# What the task asks
Your answer must consist solely of the lines from the one containing "C201: 2.2uF (+12V, GND) -> none" through the last line of the records below, reproduced exactly, with all pictures omitted.

# Raw data
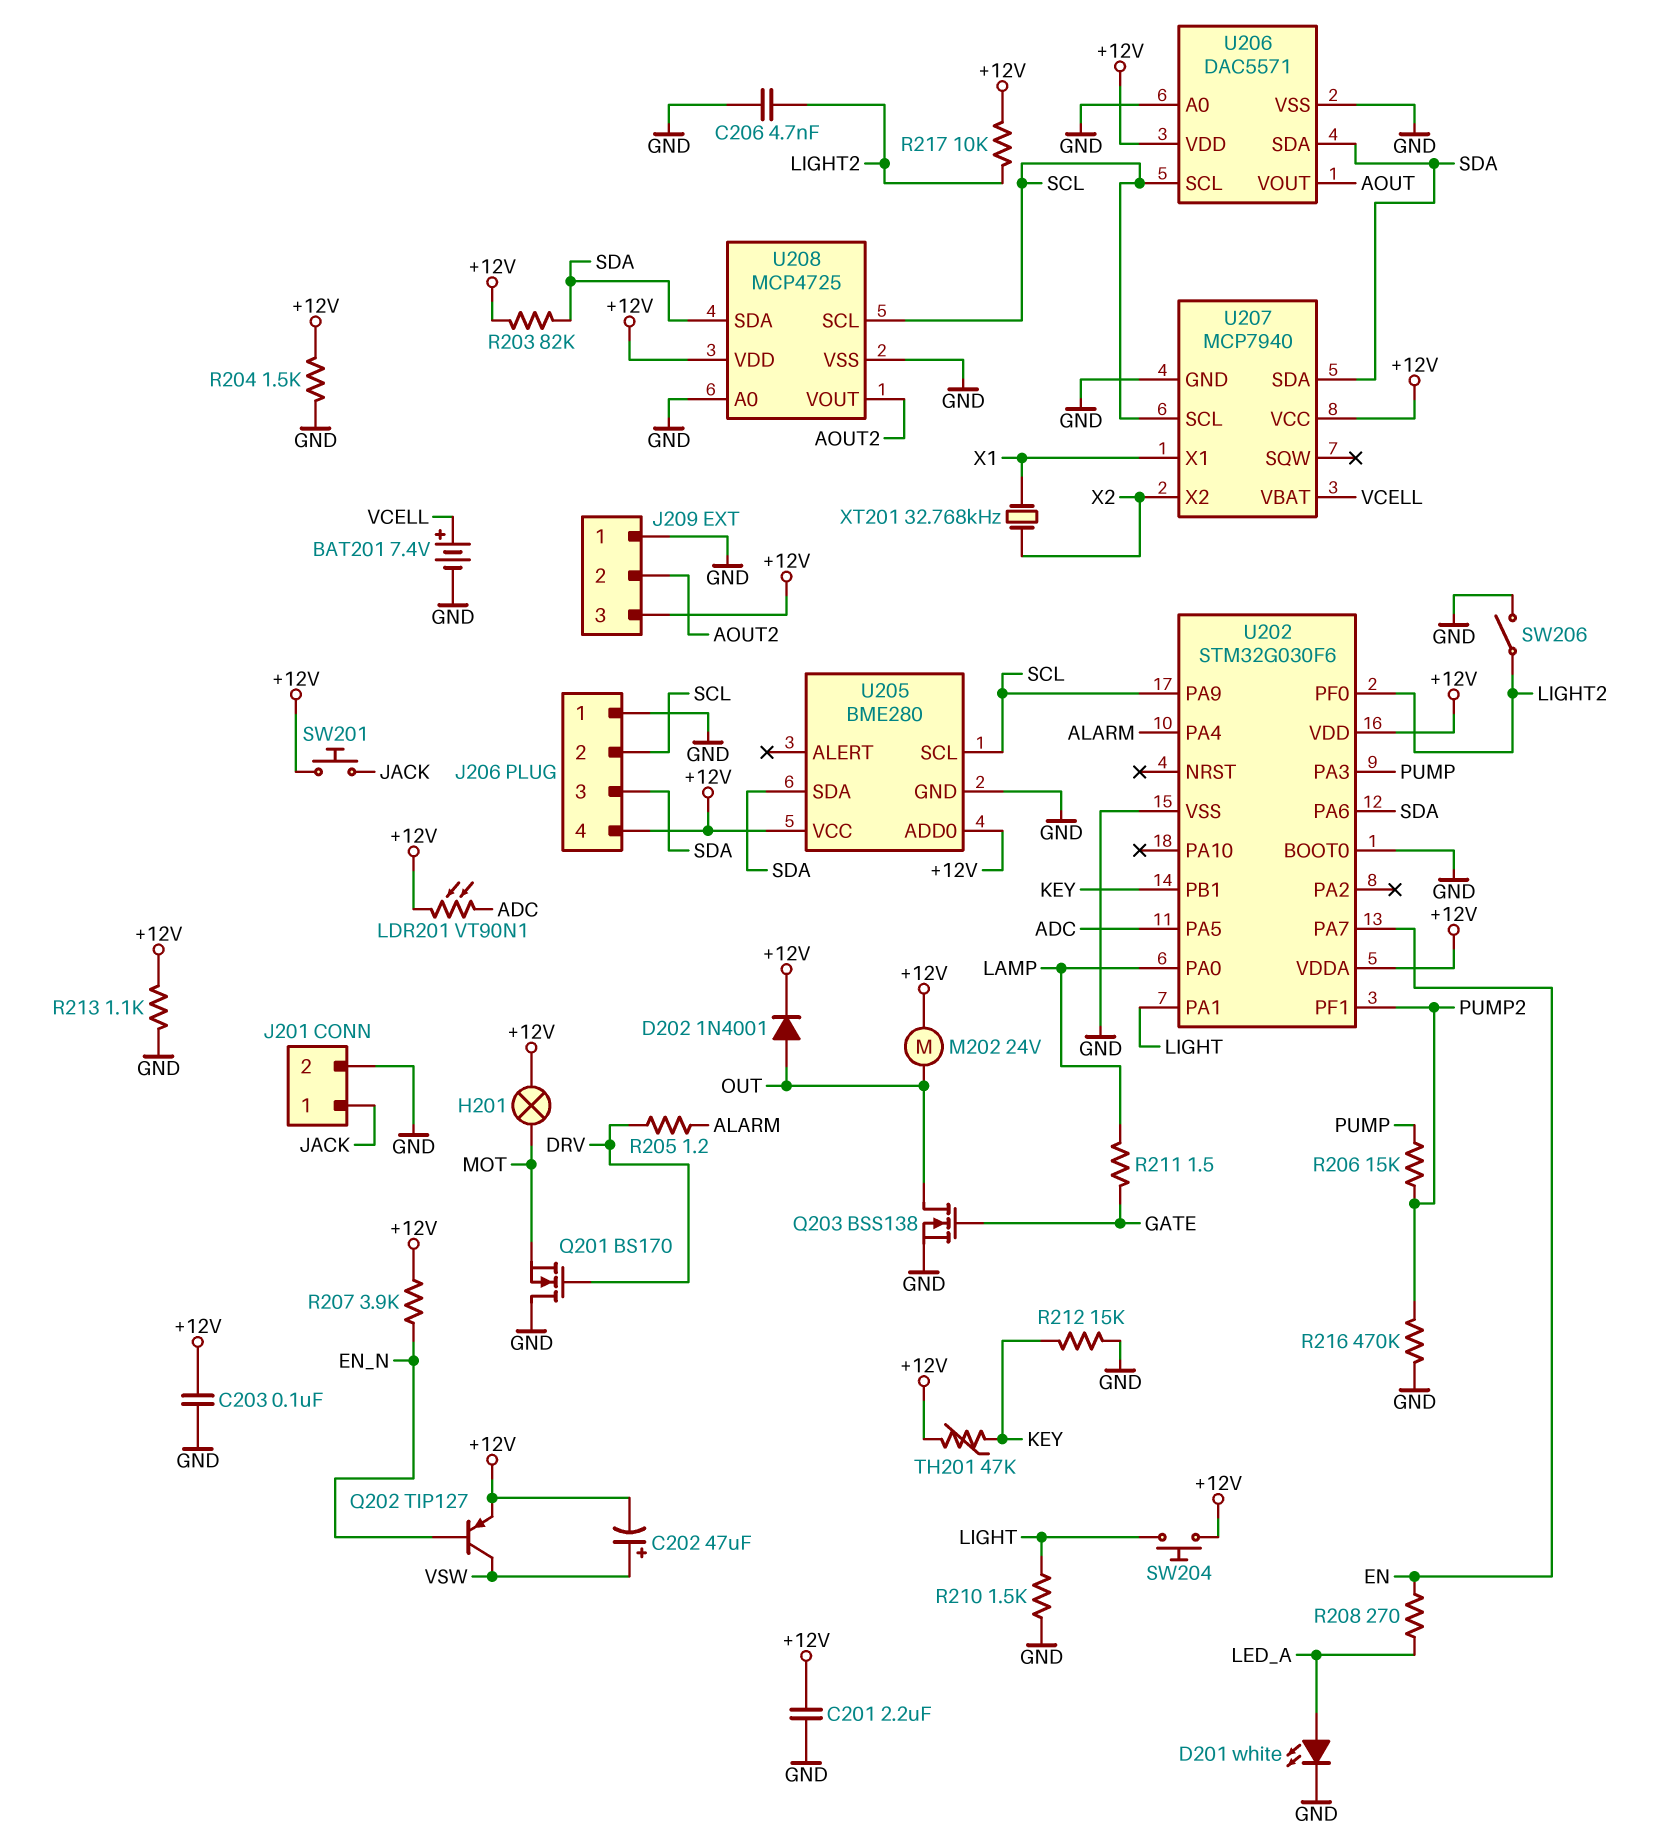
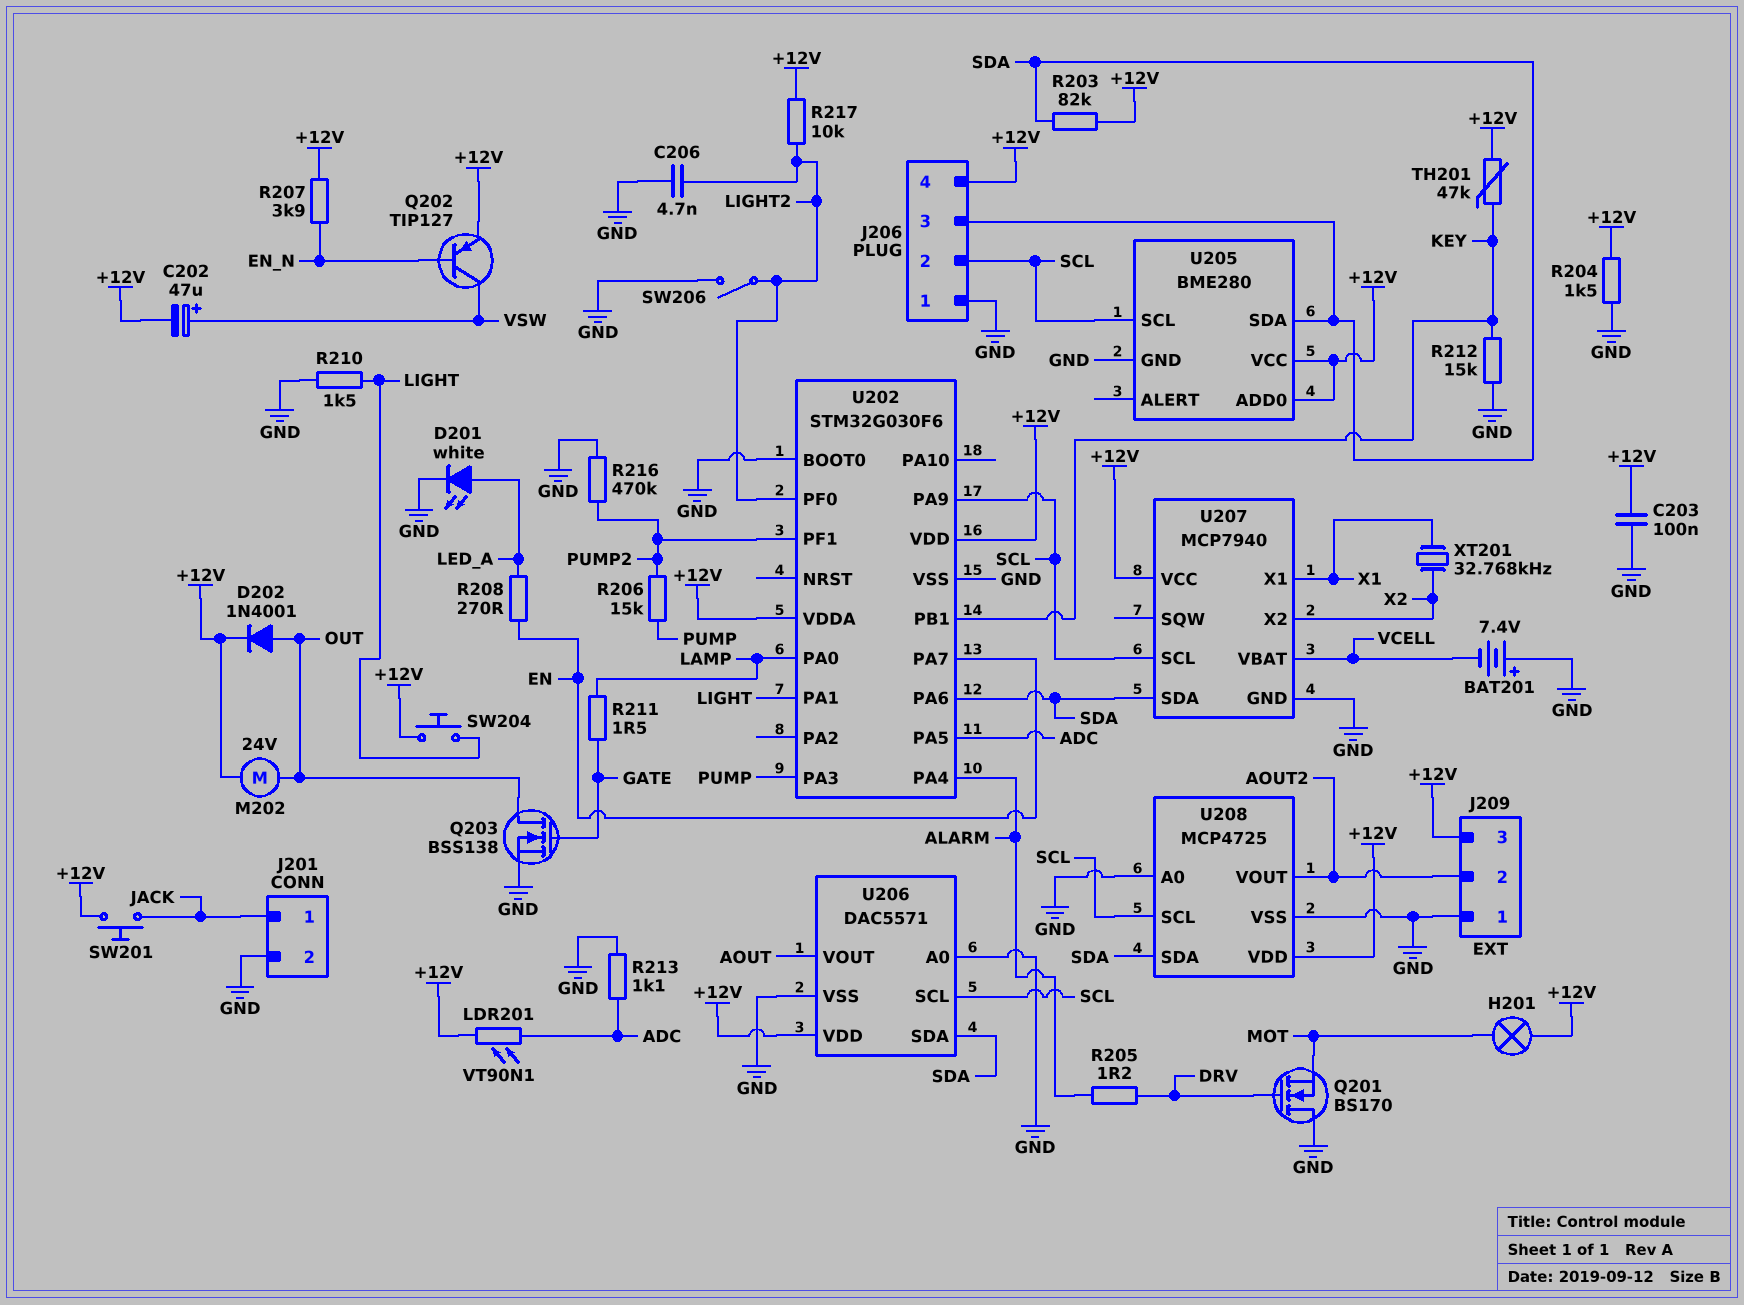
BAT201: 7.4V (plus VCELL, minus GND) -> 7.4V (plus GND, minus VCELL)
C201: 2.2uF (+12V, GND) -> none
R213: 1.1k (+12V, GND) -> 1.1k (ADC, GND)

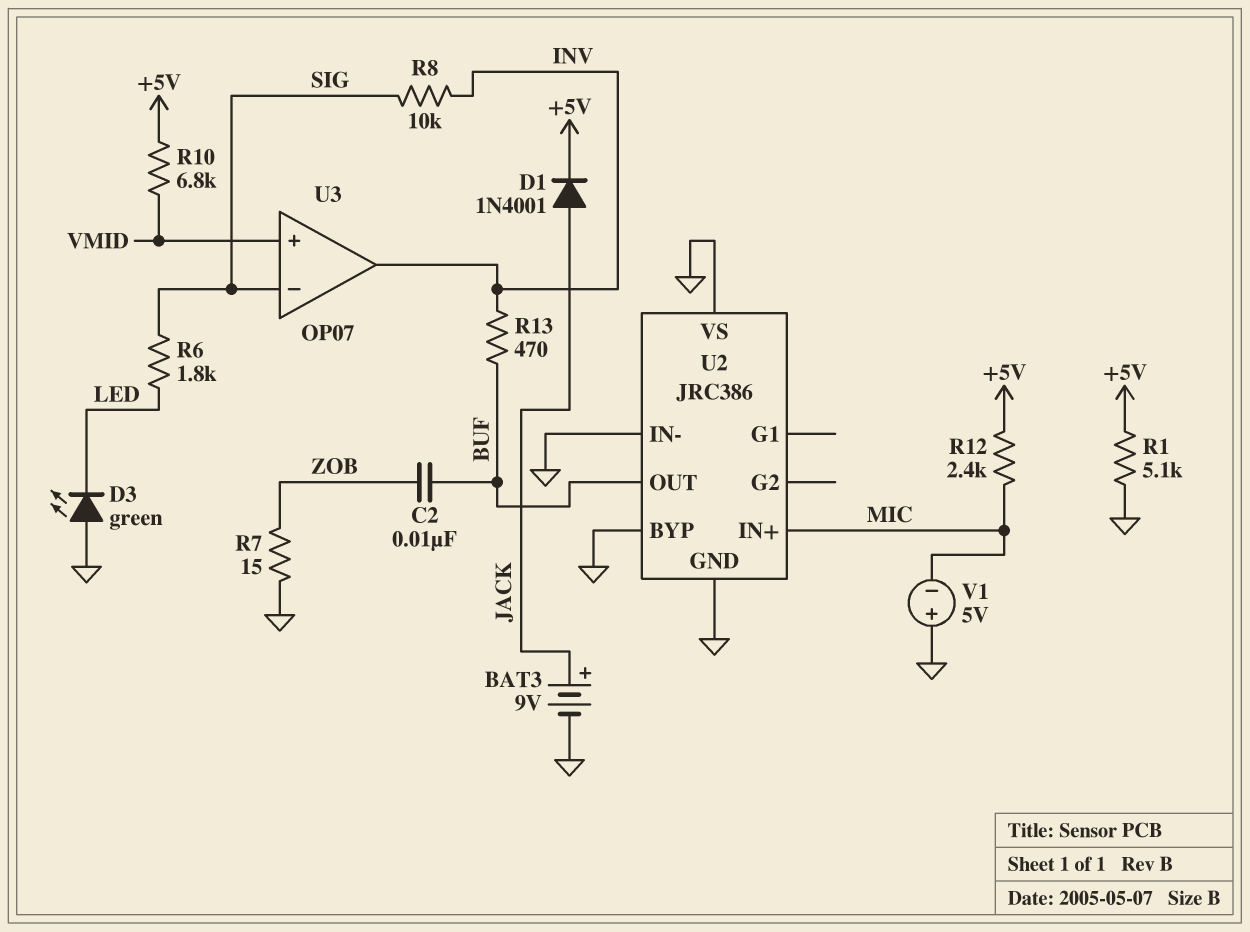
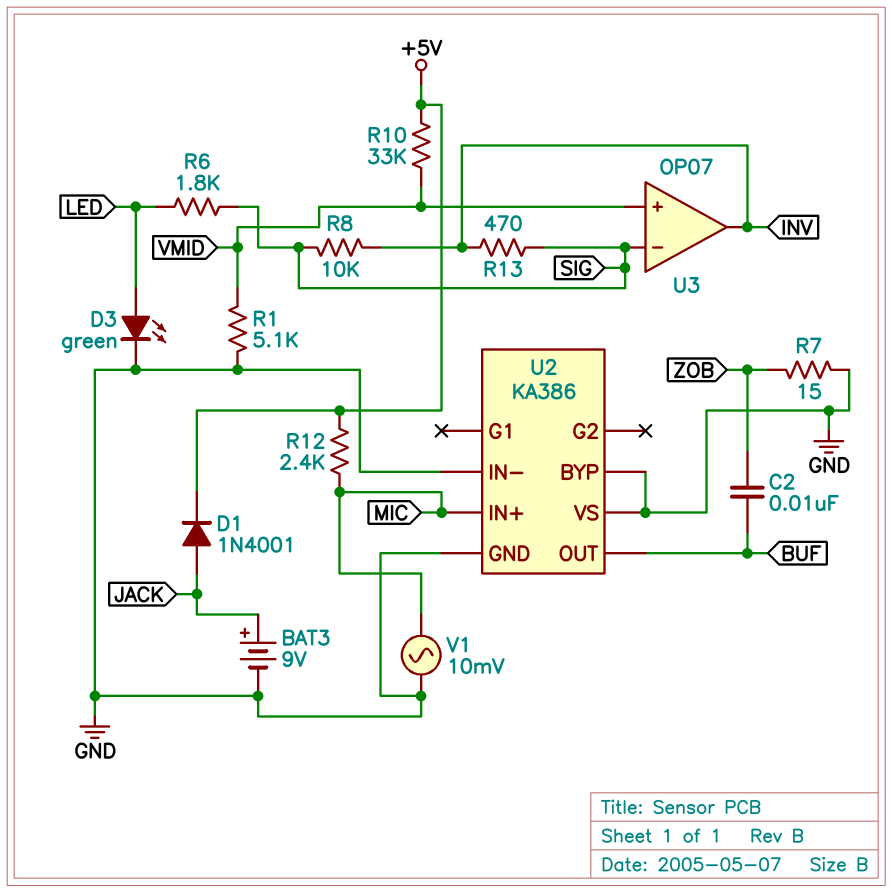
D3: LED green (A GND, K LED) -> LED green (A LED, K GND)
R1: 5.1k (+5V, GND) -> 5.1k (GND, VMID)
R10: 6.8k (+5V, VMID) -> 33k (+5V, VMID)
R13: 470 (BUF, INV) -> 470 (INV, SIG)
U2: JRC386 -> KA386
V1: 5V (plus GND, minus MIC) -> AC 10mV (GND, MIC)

# Task response
C201: 2.2uF (+12V, GND) -> none
R213: 1.1k (+12V, GND) -> 1.1k (ADC, GND)

D3: LED green (A GND, K LED) -> LED green (A LED, K GND)
R1: 5.1k (+5V, GND) -> 5.1k (GND, VMID)
R10: 6.8k (+5V, VMID) -> 33k (+5V, VMID)
R13: 470 (BUF, INV) -> 470 (INV, SIG)
U2: JRC386 -> KA386
V1: 5V (plus GND, minus MIC) -> AC 10mV (GND, MIC)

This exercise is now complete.